++++ RECORDS ++++
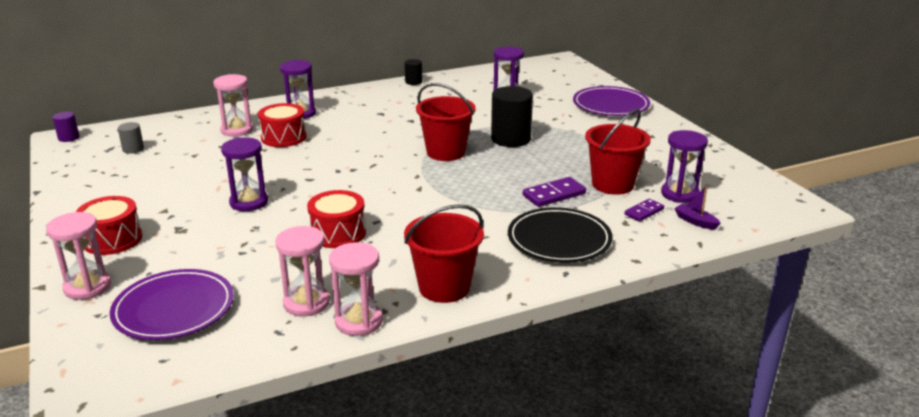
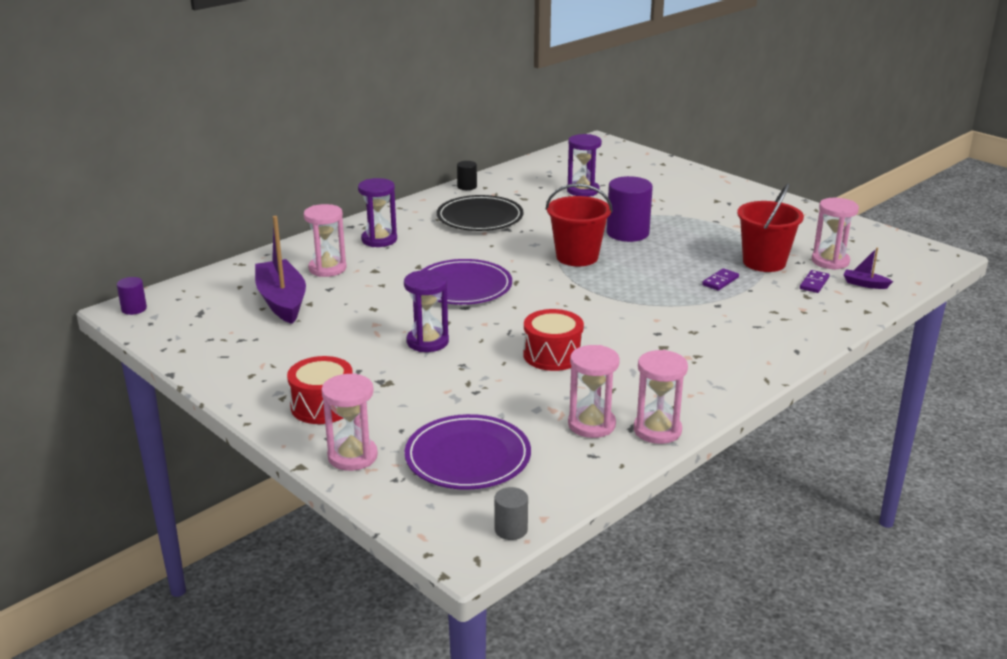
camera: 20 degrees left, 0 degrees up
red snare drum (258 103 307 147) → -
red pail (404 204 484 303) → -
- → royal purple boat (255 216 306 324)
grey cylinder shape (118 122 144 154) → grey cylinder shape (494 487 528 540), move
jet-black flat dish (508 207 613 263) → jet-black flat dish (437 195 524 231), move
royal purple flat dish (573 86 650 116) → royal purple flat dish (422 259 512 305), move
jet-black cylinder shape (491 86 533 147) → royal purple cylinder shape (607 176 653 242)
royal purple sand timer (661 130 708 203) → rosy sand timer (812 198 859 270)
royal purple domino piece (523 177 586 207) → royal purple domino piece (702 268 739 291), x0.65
++++
TASK STATEMENT
Beginning at the line that holds "jet-black cylinder shape", reproduce each line of the records above down to and including the last one.

SOLVED PROBLEM
jet-black cylinder shape (491 86 533 147) → royal purple cylinder shape (607 176 653 242)
royal purple sand timer (661 130 708 203) → rosy sand timer (812 198 859 270)
royal purple domino piece (523 177 586 207) → royal purple domino piece (702 268 739 291), x0.65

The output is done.